[Integer vertex lists]
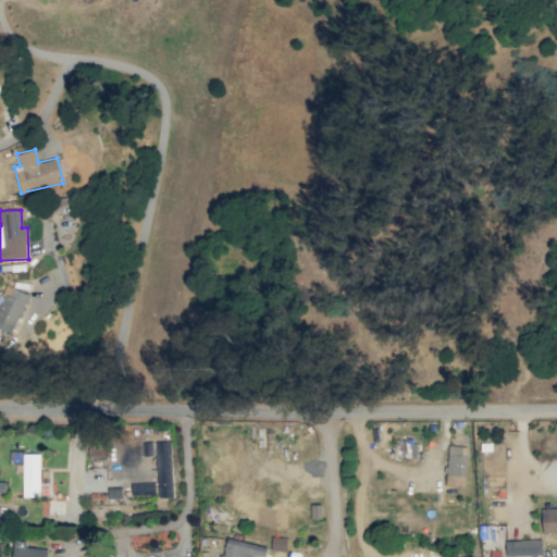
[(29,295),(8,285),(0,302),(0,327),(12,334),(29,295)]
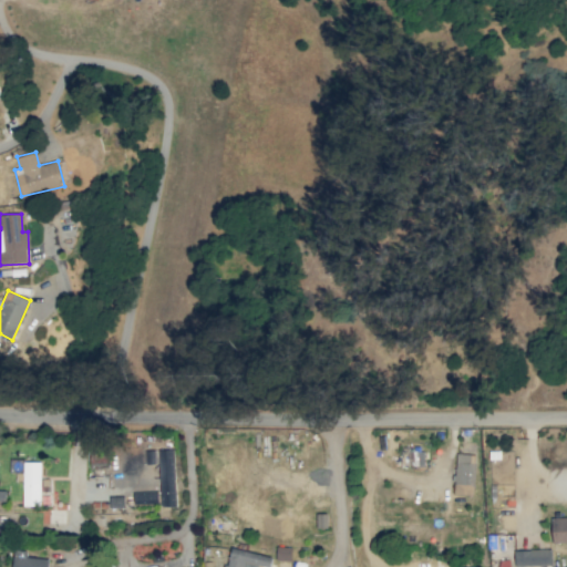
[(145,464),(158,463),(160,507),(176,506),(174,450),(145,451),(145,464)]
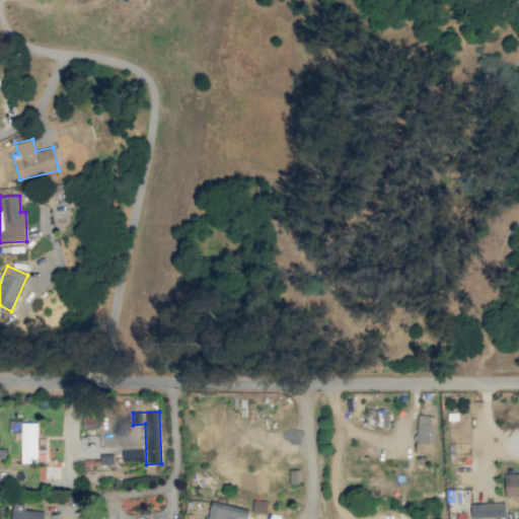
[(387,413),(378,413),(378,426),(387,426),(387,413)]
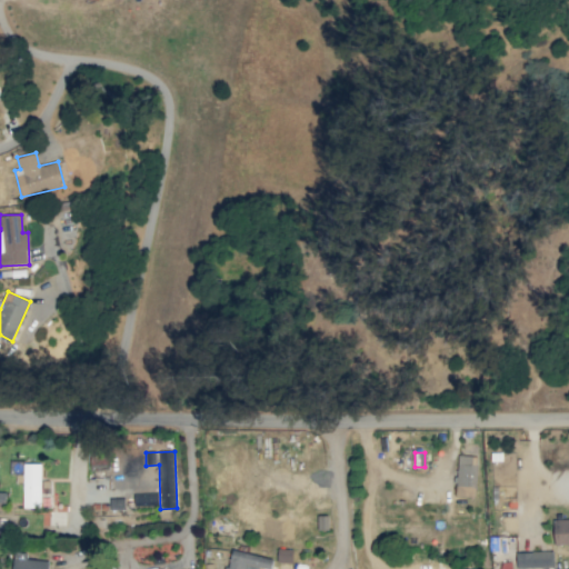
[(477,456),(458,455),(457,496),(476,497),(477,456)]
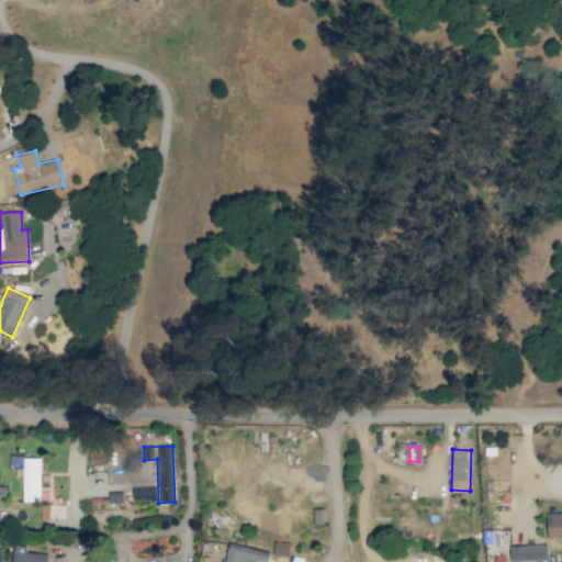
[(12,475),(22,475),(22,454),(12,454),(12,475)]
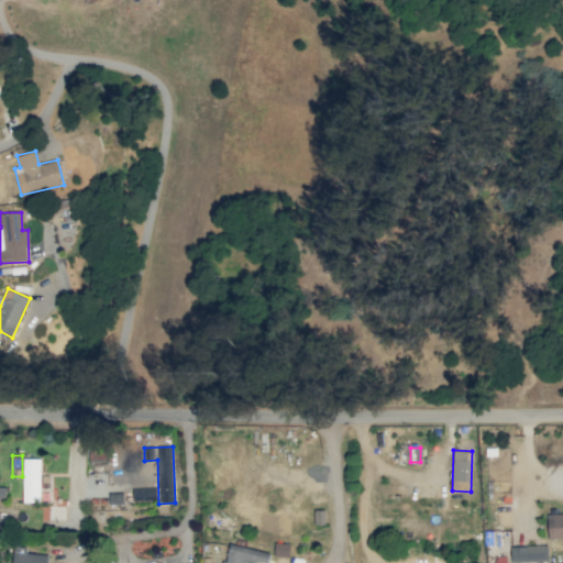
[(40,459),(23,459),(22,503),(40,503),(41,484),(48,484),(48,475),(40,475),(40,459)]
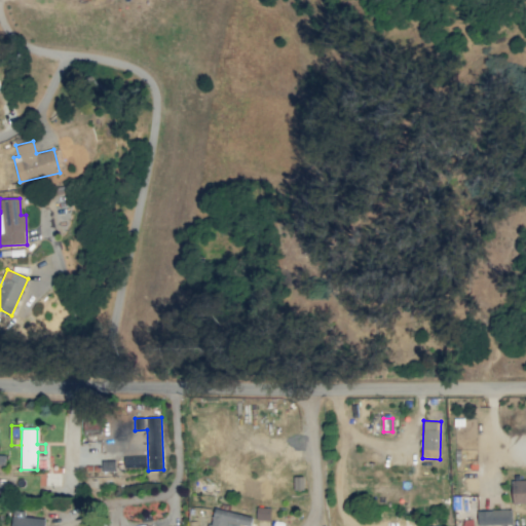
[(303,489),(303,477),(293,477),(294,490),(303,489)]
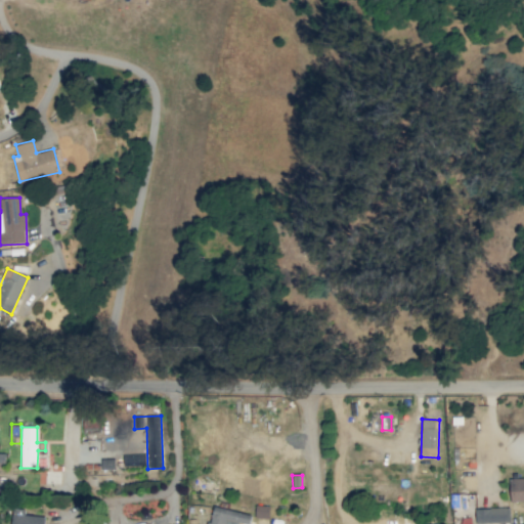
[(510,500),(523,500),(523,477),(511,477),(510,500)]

Exercise directions
Please retype the data exactly, but do not carry over any picture.

Output of the exercise
[(29,295),(8,285),(0,302),(0,327),(12,334),(29,295)]
[(145,464),(158,463),(160,507),(176,506),(174,450),(145,451),(145,464)]
[(387,413),(378,413),(378,426),(387,426),(387,413)]
[(477,456),(458,455),(457,496),(476,497),(477,456)]
[(12,475),(22,475),(22,454),(12,454),(12,475)]
[(40,459),(23,459),(22,503),(40,503),(41,484),(48,484),(48,475),(40,475),(40,459)]
[(303,489),(303,477),(293,477),(294,490),(303,489)]
[(510,500),(523,500),(523,477),(511,477),(510,500)]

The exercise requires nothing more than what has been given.